### GOAL OF THE EXERCISE
Your answer should repeat every line of the records below in which the word "notebook" appears.

**** RECORD EXCERPTS ****

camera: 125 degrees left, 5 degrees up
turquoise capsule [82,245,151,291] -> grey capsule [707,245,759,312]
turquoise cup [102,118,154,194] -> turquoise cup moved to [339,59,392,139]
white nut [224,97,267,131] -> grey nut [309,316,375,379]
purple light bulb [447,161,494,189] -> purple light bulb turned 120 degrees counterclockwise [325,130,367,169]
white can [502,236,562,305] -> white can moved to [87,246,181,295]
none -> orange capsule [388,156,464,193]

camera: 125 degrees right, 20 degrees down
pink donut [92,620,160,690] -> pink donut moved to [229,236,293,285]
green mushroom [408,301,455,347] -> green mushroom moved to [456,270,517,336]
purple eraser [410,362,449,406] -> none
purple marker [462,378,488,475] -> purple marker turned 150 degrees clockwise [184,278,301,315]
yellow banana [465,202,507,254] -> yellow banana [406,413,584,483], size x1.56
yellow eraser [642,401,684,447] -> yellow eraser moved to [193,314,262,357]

****
**** RECORD EXCERPTS ****

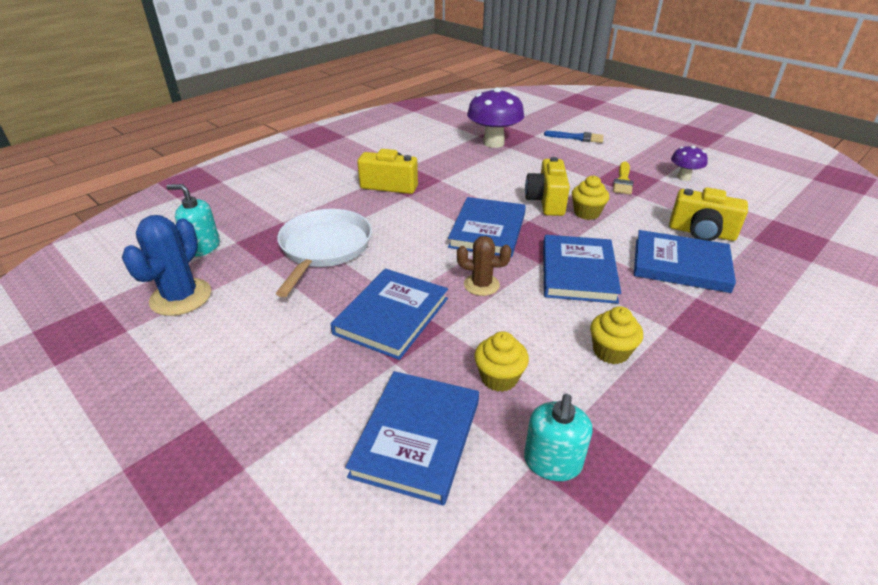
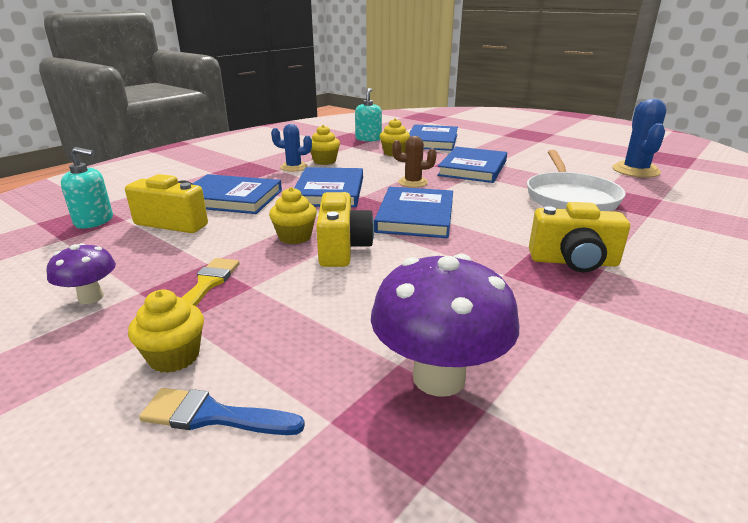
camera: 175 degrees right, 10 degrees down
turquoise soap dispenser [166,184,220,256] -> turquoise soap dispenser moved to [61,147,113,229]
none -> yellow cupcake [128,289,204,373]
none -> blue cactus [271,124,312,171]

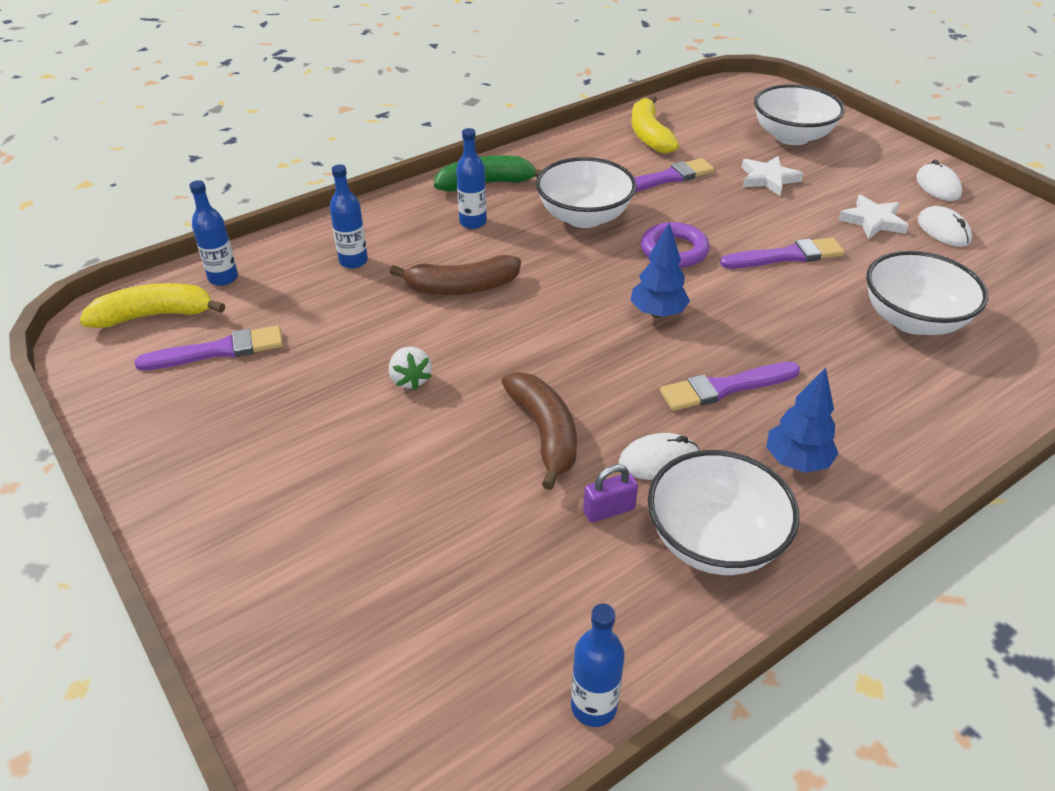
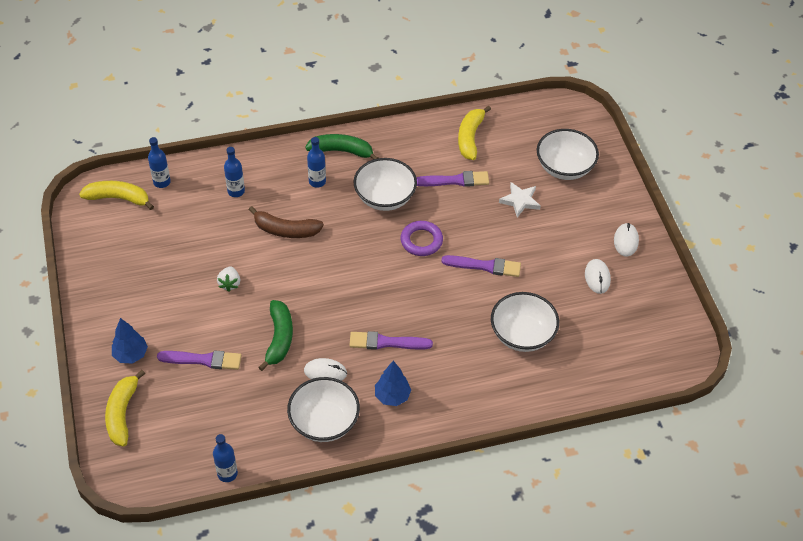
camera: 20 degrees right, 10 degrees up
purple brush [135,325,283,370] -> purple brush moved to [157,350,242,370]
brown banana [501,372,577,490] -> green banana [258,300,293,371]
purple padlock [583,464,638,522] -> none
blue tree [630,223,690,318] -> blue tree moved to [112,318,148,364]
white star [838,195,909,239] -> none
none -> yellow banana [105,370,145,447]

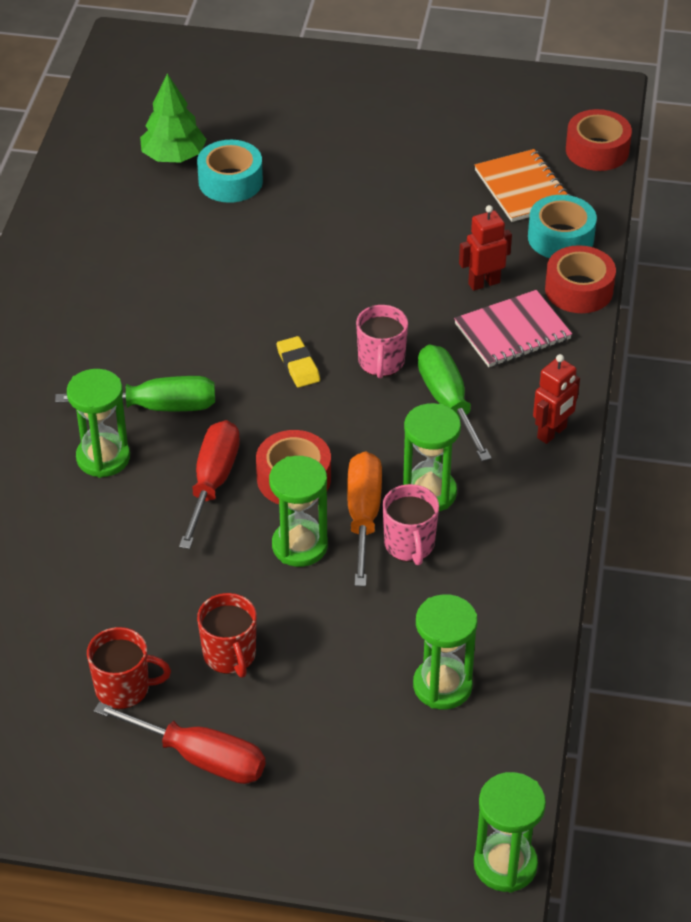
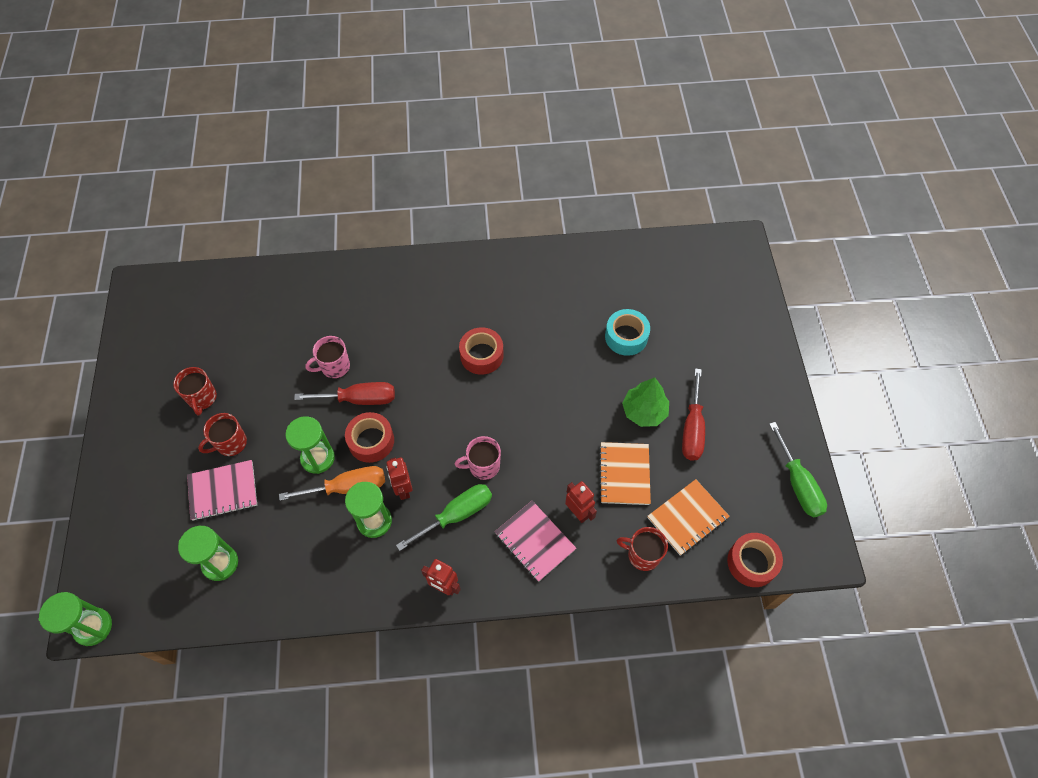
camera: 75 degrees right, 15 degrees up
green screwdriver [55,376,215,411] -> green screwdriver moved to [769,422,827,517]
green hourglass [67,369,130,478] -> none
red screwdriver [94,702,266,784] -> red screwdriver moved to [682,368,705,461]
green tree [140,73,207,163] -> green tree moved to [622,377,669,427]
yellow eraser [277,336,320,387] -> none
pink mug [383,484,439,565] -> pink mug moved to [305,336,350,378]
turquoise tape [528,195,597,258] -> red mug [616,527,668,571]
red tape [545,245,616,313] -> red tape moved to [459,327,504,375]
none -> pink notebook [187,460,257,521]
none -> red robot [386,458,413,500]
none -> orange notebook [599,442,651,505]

****
**** RECORD EXCERPTS ****

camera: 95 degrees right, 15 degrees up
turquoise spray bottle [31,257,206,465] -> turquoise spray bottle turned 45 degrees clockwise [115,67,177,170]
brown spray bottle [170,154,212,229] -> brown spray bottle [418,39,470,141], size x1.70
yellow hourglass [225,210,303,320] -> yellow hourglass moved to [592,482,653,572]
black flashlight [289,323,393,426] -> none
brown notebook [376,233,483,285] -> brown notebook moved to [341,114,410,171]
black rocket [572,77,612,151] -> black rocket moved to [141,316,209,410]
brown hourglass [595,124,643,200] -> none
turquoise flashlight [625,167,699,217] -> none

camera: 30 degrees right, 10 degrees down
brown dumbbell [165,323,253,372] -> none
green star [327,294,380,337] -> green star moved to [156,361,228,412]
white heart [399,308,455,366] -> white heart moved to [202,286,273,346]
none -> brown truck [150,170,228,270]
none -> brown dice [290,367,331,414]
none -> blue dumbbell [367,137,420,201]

****

### EXERCISE SOLUTION
none -> pink notebook [187,460,257,521]
none -> orange notebook [599,442,651,505]
brown notebook [376,233,483,285] -> brown notebook moved to [341,114,410,171]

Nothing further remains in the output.